Your task is to retype, exactly and only, the lines from the one containing "D2: schottky (A" to the final line of the entries, leaving out all pictures.

Before and after images:
========

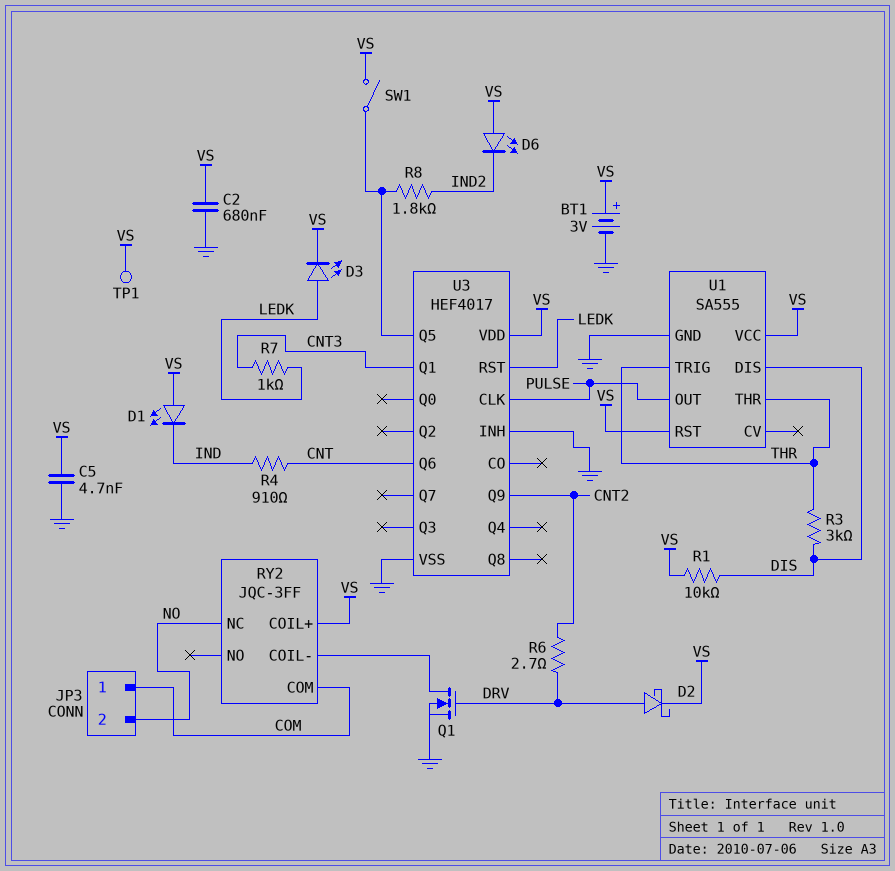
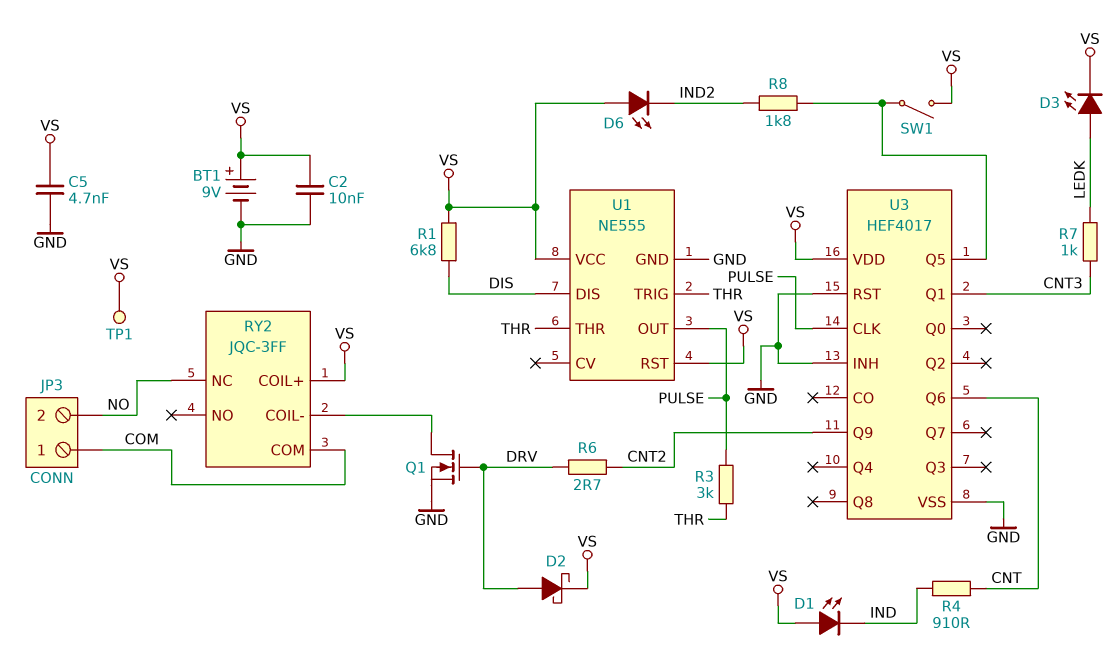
BT1: 3V (plus VS, minus GND) -> 9V (plus VS, minus GND)
C2: 680nF (GND, VS) -> 10nF (GND, VS)
R1: 10k (DIS, VS) -> 6.8k (DIS, VS)
R3: 3k (DIS, THR) -> 3k (PULSE, THR)
U1: SA555 -> NE555
U3 pin RST: LEDK -> GND

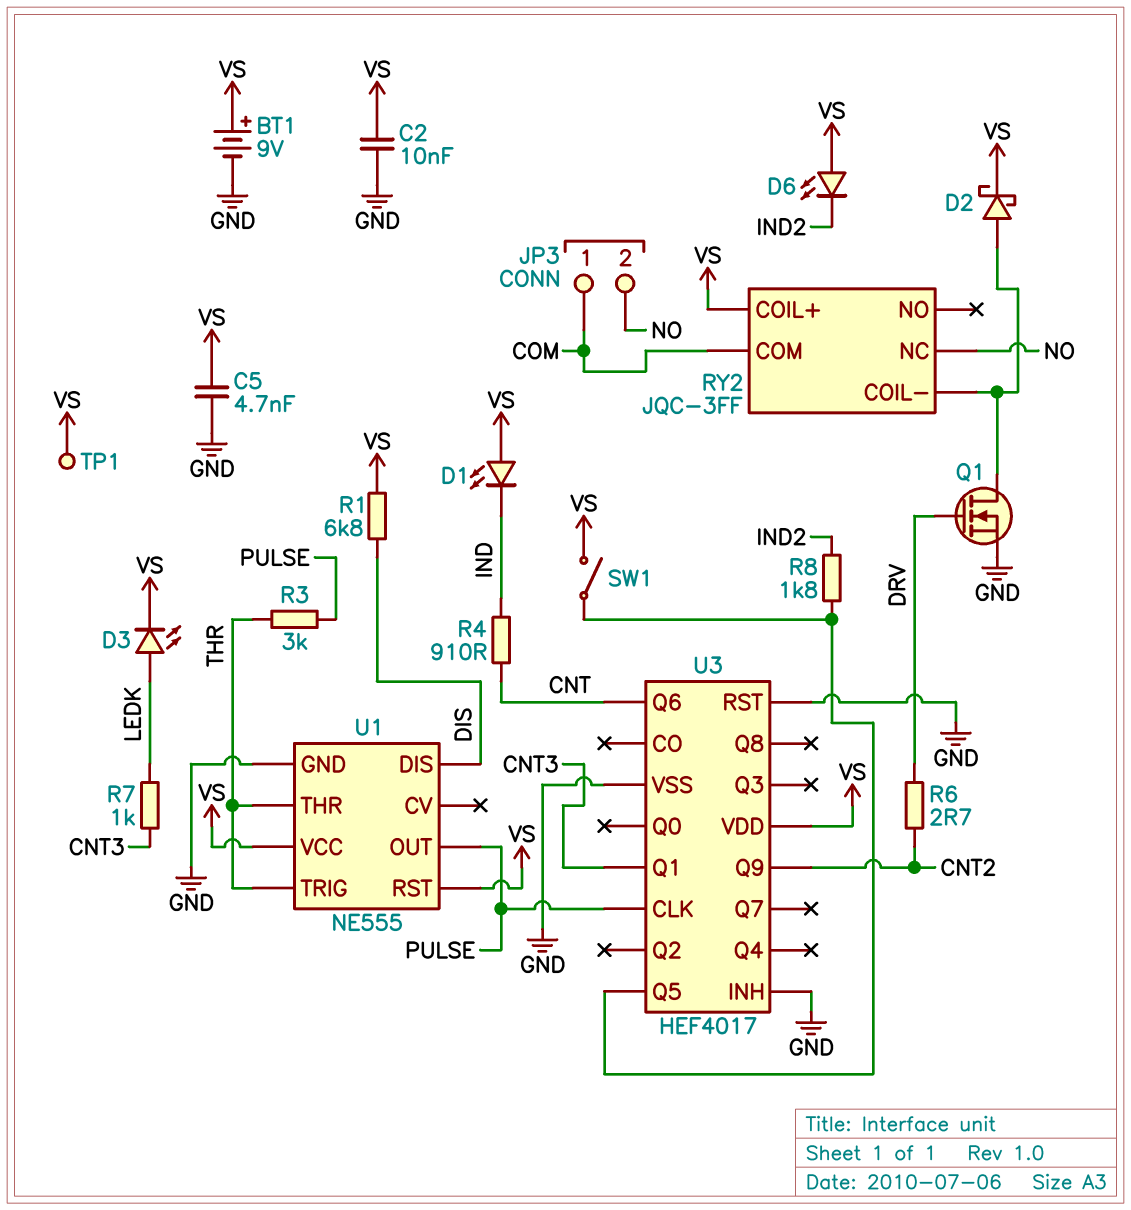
D2: schottky (A DRV, K VS) -> schottky (A RY2/COIL-, K VS)

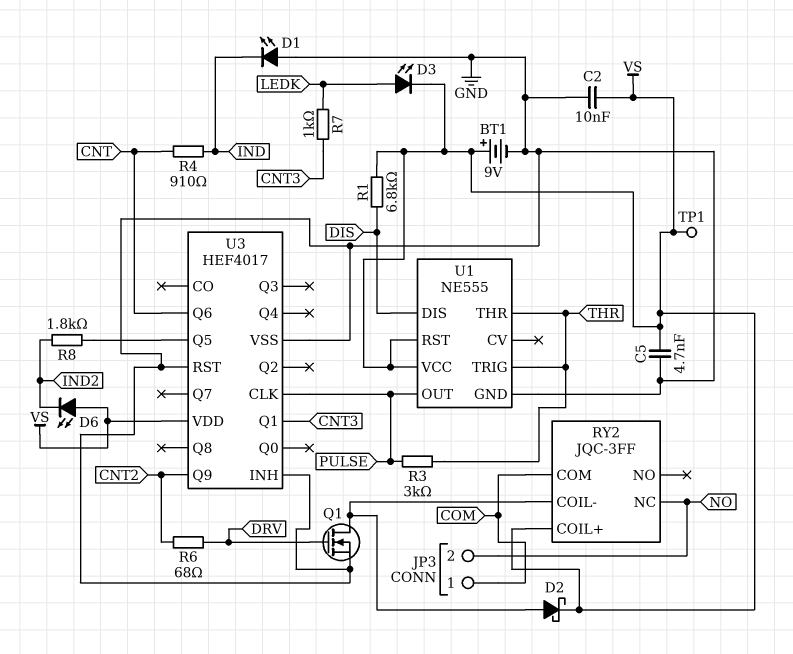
D1: LED (A VS, K IND) -> LED (A GND, K IND)
R6: 2.7 (CNT2, DRV) -> 68 (CNT2, DRV)
SW1: switch (U3/Q5, VS) -> none

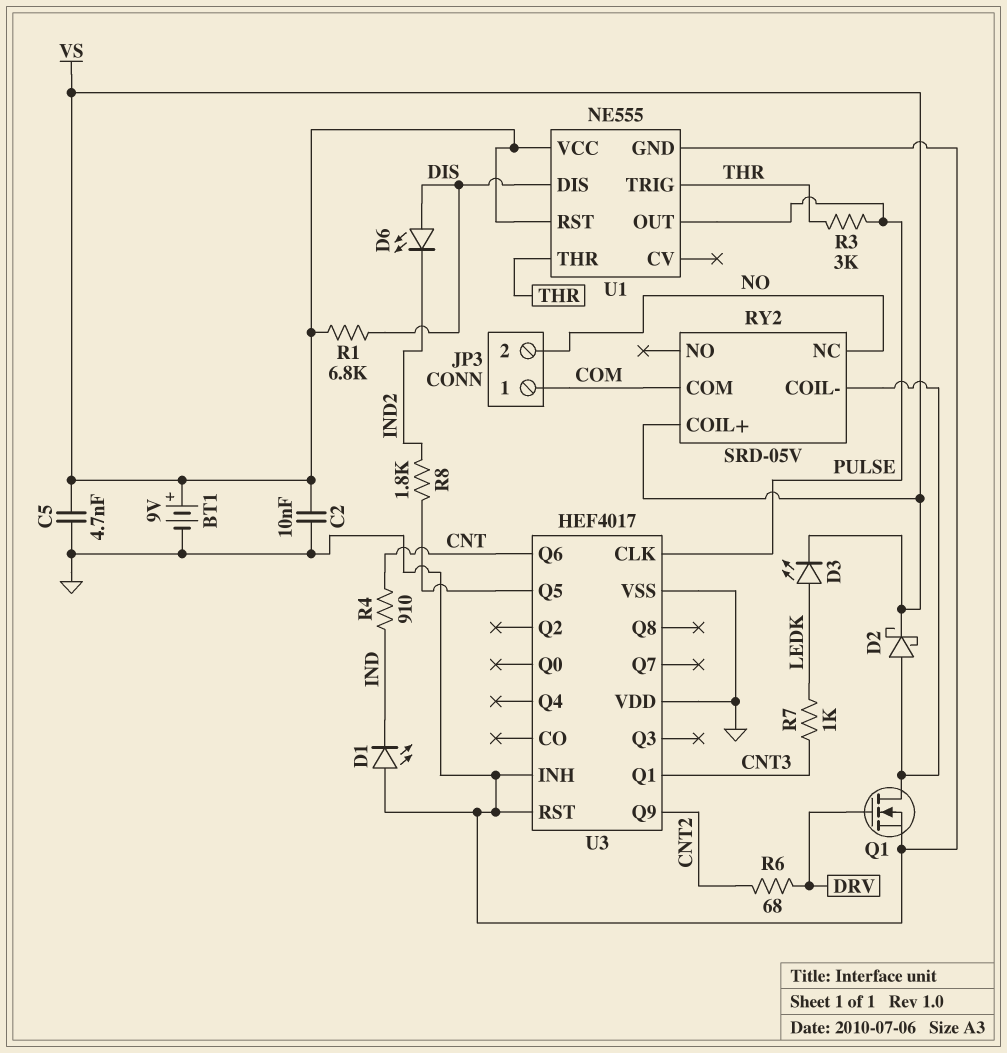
D6: LED (A VS, K IND2) -> LED (A DIS, K IND2)
RY2: JQC-3FF -> SRD-05V
TP1: test point (VS) -> none
U3 pin VDD: VS -> GND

========

WRITTEN SOLUTION
D2: schottky (A DRV, K VS) -> schottky (A RY2/COIL-, K VS)

D1: LED (A VS, K IND) -> LED (A GND, K IND)
R6: 2.7 (CNT2, DRV) -> 68 (CNT2, DRV)
SW1: switch (U3/Q5, VS) -> none

D6: LED (A VS, K IND2) -> LED (A DIS, K IND2)
RY2: JQC-3FF -> SRD-05V
TP1: test point (VS) -> none
U3 pin VDD: VS -> GND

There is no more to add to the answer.